● **Work to be completed**
Make an exact copy of the listing so that no picture is carried over.

● **Given data**
== == ==
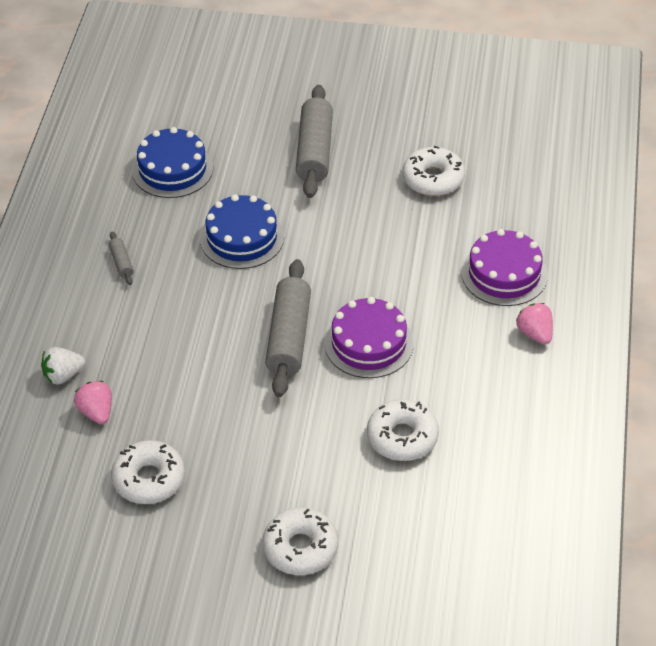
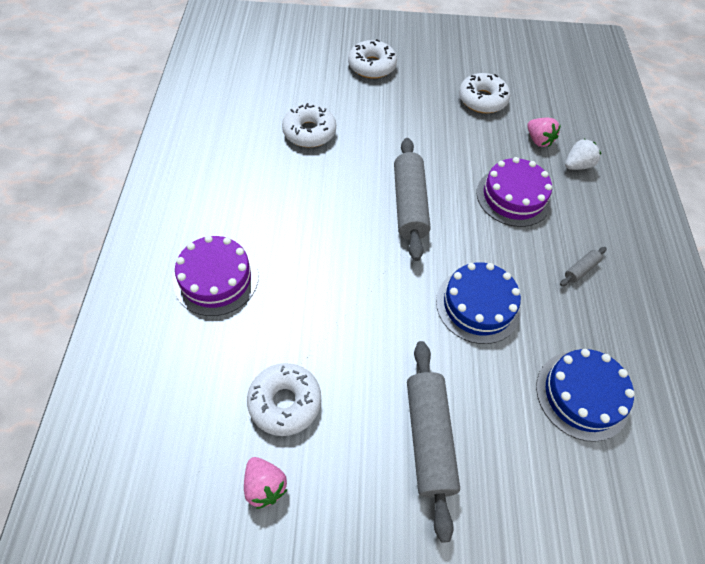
camera: 170 degrees right, 10 degrees up
(121, 263) = (580, 269): grey rolling pin -> grey rolling pin turned 75 degrees clockwise
(369, 343) = (341, 202): purple cake -> purple cake (513, 197)
(535, 333) = (195, 218): pink strawberry -> pink strawberry (265, 485)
== == ==
● **Problem solution**
camera: 170 degrees right, 10 degrees up
(121, 263) = (580, 269): grey rolling pin -> grey rolling pin turned 75 degrees clockwise
(369, 343) = (341, 202): purple cake -> purple cake (513, 197)
(535, 333) = (195, 218): pink strawberry -> pink strawberry (265, 485)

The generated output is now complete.